* **How to complete this task**: For each line in the material below that holds "hammer", copy that line.

_ _ _

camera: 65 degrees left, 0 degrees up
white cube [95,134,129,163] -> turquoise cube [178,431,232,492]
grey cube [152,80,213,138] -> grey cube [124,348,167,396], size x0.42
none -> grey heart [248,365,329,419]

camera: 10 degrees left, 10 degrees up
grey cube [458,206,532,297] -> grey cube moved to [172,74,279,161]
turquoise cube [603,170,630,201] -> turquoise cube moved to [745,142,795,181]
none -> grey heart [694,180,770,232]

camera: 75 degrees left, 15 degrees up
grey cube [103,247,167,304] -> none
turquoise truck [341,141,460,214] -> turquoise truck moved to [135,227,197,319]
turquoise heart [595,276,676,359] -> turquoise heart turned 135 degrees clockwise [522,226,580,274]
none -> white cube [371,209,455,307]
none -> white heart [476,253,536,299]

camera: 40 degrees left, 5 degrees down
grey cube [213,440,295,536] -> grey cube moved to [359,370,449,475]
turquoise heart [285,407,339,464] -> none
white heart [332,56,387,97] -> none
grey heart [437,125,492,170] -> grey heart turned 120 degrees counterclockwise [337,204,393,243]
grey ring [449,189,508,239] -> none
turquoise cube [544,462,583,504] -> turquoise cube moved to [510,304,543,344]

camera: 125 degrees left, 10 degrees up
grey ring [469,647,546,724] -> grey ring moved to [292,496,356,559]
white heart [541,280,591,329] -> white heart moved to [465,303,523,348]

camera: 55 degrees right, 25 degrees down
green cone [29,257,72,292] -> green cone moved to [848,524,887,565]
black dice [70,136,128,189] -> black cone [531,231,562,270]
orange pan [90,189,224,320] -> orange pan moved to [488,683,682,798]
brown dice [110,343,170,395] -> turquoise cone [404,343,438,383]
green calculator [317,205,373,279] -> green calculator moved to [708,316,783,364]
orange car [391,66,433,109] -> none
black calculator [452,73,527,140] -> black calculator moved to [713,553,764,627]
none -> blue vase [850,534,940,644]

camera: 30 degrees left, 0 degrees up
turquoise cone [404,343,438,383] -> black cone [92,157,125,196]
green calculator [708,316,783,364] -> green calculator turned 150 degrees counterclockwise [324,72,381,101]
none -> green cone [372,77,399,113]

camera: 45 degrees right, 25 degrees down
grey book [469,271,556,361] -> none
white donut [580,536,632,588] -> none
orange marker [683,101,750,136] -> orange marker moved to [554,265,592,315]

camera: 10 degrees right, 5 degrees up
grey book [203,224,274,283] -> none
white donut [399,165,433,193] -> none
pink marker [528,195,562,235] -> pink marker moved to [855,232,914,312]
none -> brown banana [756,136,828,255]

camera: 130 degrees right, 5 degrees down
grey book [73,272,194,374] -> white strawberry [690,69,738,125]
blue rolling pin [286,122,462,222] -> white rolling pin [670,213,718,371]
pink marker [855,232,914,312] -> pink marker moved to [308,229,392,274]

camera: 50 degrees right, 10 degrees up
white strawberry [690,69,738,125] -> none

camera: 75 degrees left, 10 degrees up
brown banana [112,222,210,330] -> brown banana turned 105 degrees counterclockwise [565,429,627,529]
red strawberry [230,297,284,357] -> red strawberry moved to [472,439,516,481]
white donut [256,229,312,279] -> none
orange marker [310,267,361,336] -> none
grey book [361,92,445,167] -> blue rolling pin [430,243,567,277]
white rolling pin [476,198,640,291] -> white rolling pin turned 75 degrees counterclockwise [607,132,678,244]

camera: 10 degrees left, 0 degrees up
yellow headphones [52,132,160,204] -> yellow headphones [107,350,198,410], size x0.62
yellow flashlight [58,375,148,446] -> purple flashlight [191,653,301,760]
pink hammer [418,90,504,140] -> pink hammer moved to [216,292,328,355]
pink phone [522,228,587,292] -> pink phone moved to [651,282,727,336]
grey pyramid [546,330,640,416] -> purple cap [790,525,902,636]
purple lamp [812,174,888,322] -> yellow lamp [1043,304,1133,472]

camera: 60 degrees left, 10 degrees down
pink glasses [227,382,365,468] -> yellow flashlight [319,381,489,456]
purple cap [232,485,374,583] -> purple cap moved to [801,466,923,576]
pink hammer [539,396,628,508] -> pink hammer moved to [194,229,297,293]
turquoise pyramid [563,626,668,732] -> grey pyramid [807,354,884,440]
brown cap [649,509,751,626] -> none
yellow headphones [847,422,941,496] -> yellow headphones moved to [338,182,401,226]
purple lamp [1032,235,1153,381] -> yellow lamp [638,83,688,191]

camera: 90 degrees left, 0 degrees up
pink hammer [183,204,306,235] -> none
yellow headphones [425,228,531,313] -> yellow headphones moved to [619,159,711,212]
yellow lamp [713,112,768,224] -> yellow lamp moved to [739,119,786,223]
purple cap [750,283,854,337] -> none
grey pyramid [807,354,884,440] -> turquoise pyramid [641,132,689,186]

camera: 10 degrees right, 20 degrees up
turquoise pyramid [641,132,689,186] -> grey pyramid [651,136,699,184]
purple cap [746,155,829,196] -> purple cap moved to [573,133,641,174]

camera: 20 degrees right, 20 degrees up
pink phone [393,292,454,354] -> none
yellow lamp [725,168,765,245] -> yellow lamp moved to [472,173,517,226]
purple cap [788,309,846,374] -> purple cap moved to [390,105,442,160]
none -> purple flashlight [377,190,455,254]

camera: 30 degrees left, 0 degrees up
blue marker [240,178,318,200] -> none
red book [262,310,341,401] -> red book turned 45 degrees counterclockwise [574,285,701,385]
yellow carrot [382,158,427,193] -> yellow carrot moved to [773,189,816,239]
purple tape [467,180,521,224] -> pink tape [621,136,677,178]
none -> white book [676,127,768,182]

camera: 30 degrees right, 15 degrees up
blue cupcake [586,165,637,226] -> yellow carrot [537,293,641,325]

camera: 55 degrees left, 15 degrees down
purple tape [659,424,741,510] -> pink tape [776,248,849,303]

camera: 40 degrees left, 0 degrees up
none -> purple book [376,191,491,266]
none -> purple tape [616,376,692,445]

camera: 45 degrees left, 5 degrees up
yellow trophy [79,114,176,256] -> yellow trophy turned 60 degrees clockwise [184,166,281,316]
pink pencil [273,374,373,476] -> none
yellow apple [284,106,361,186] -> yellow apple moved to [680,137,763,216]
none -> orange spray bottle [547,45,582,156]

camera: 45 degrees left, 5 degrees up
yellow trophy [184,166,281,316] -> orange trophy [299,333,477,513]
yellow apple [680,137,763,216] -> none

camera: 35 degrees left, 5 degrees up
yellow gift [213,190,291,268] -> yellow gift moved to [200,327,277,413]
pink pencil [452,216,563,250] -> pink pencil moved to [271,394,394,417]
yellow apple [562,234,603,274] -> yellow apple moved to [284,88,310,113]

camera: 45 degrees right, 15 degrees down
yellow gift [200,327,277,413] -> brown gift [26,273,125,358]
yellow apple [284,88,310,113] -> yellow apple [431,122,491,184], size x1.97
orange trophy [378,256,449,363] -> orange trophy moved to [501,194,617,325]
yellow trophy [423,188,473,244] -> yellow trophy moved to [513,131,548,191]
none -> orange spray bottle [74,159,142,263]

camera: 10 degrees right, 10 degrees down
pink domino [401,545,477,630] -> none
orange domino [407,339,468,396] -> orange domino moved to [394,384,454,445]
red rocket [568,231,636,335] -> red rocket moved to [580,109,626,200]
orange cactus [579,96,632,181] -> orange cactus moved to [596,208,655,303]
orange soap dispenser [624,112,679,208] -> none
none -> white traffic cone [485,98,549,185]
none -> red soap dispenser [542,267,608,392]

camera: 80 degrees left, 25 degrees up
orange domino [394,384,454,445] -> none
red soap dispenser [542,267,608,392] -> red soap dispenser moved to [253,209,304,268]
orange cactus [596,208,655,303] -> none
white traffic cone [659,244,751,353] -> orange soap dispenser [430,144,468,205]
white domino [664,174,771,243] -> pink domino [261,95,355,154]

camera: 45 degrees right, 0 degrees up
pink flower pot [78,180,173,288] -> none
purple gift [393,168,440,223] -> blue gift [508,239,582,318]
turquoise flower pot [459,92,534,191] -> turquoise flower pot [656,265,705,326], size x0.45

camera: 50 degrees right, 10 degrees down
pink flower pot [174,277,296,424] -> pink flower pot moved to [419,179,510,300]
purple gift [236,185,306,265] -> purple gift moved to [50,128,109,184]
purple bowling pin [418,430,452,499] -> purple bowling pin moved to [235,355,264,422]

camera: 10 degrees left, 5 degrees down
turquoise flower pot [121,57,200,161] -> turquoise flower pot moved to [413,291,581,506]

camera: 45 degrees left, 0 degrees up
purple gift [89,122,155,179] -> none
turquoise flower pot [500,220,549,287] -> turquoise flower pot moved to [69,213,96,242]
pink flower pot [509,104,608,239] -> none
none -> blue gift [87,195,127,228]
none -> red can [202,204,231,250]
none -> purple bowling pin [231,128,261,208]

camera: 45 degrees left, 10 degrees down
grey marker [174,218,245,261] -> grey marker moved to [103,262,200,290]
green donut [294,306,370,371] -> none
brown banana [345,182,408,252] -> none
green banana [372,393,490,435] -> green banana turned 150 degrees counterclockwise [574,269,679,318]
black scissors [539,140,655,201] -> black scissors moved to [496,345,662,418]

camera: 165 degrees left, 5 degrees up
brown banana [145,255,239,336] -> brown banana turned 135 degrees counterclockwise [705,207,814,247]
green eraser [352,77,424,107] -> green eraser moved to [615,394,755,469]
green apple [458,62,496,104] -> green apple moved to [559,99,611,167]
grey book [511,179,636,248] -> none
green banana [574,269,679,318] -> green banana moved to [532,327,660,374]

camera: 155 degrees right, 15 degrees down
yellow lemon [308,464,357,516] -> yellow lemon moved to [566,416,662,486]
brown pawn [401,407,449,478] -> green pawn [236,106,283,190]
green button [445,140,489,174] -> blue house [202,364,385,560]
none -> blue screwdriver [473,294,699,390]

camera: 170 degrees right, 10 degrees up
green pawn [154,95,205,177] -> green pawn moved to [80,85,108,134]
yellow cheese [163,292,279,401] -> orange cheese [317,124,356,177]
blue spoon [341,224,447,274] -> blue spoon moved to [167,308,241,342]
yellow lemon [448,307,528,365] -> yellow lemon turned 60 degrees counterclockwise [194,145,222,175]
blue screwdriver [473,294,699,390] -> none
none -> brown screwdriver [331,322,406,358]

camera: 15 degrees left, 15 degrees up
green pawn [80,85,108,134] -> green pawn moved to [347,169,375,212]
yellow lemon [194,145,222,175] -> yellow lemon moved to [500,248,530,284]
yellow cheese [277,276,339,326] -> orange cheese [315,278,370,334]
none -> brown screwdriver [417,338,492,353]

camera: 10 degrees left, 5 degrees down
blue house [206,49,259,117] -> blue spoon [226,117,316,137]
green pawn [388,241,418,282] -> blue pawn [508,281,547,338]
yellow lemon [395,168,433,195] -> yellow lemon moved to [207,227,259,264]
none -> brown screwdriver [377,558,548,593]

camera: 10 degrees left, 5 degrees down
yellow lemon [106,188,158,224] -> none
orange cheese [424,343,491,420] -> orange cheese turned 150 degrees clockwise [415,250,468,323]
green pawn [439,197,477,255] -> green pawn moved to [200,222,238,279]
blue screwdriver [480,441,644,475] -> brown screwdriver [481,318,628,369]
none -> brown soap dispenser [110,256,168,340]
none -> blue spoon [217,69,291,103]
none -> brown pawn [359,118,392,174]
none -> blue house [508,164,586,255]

_ _ _

* **Response to the exercise**:
pink hammer [418,90,504,140] -> pink hammer moved to [216,292,328,355]
pink hammer [539,396,628,508] -> pink hammer moved to [194,229,297,293]
pink hammer [183,204,306,235] -> none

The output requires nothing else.